What this task involves:
When you reach the line in the listing below that contains "yellow line: moved", begin returning lines exactly as written, and stop after the line that contains "cyan semicircle: moved 5 px right, 1 px up". Return no other lines.

Data under study:

= Beginning of Section =

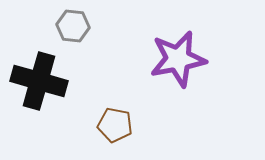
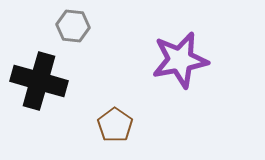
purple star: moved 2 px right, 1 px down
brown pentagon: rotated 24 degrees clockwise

= End of Section =
= Beginning of Section =

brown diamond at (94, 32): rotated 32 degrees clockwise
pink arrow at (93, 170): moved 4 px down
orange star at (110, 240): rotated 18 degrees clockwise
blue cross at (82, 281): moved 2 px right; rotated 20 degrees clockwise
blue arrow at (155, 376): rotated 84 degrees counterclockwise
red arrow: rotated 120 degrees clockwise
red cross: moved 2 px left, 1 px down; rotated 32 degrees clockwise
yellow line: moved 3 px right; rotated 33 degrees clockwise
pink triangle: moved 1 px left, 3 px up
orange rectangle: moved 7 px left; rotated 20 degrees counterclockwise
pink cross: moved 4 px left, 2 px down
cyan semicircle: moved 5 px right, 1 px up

= End of Section =

Answer space:
yellow line: moved 3 px right; rotated 33 degrees clockwise
pink triangle: moved 1 px left, 3 px up
orange rectangle: moved 7 px left; rotated 20 degrees counterclockwise
pink cross: moved 4 px left, 2 px down
cyan semicircle: moved 5 px right, 1 px up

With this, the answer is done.